• Written problem:
Your task is to return, word for word, only the lines from the line with "Mask anything matching 'benign epithelium'." through the close of the data. Exclude all pictures.
----
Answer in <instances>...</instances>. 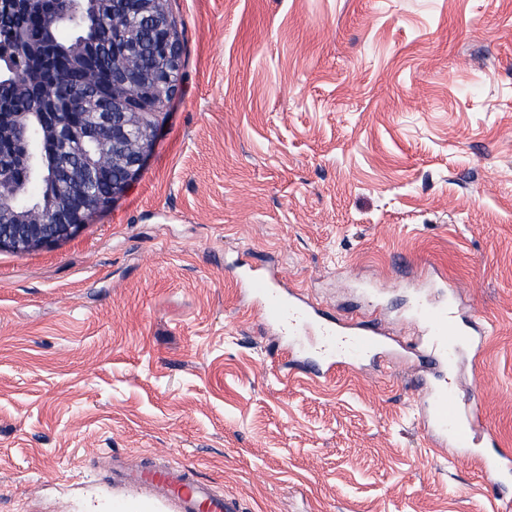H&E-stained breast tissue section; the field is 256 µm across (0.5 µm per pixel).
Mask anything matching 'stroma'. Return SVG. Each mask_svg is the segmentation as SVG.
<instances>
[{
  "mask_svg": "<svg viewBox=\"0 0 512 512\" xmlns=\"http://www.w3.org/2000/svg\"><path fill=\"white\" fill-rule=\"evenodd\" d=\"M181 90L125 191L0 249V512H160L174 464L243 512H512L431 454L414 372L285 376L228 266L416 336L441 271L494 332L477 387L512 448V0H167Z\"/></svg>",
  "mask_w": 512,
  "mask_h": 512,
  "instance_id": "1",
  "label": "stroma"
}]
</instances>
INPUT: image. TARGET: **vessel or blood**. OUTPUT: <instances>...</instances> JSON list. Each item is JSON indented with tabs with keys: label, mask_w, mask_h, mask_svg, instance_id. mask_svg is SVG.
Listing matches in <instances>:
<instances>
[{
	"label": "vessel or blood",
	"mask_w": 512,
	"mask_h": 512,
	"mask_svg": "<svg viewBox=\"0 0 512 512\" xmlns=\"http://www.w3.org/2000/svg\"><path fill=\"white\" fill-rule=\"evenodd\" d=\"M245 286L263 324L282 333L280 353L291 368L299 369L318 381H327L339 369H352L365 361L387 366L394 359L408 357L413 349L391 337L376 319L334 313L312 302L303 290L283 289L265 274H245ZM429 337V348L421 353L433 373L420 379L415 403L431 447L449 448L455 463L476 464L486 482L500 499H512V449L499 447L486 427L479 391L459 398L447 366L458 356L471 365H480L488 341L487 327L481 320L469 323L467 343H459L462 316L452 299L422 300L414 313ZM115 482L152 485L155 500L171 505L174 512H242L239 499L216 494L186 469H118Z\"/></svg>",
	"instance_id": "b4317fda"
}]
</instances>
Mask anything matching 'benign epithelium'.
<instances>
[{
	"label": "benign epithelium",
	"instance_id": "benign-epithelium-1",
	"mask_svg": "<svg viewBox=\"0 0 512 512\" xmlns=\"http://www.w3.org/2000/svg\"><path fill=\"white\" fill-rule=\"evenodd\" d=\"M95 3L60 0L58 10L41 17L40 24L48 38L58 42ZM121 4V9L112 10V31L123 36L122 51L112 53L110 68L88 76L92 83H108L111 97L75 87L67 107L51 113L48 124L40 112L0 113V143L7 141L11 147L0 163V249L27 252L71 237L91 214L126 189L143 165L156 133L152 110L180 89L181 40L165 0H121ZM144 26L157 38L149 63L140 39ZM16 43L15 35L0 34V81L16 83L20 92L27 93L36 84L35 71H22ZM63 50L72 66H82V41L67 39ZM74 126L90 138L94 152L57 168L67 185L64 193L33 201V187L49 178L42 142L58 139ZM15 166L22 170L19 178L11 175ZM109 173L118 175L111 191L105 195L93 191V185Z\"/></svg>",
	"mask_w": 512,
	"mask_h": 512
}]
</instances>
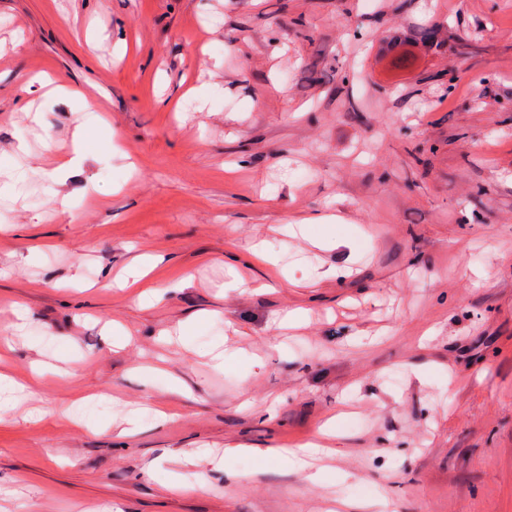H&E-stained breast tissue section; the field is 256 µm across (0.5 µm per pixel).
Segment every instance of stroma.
----
• Response to the exercise:
Mask anything matching 'benign epithelium'.
<instances>
[{
	"label": "benign epithelium",
	"instance_id": "benign-epithelium-1",
	"mask_svg": "<svg viewBox=\"0 0 512 512\" xmlns=\"http://www.w3.org/2000/svg\"><path fill=\"white\" fill-rule=\"evenodd\" d=\"M95 3L60 0L58 10L41 17L40 24L48 38L58 42ZM121 4V9L112 10V31L123 36L122 51L112 53L110 68L88 76L92 83H108L111 97L75 87L67 107L51 113L48 124L40 112L0 113V143L7 141L11 147L0 163V249L27 252L71 237L91 214L126 189L143 165L156 133L152 110L180 89L181 40L165 0H121ZM144 26L157 38L149 63L140 39ZM16 43L15 35L0 34V81L16 83L20 92L27 93L36 84L35 71H22ZM63 50L72 66H82V41L67 39ZM74 126L90 138L94 152L57 168L67 185L64 193L33 201V187L49 178L42 142L58 139ZM15 166L22 170L19 178L11 175ZM109 173L118 175L111 191L105 195L93 191V185Z\"/></svg>",
	"mask_w": 512,
	"mask_h": 512
}]
</instances>
H&E-stained breast tissue section; the field is 256 µm across (0.5 µm per pixel).
Segment every instance of stroma.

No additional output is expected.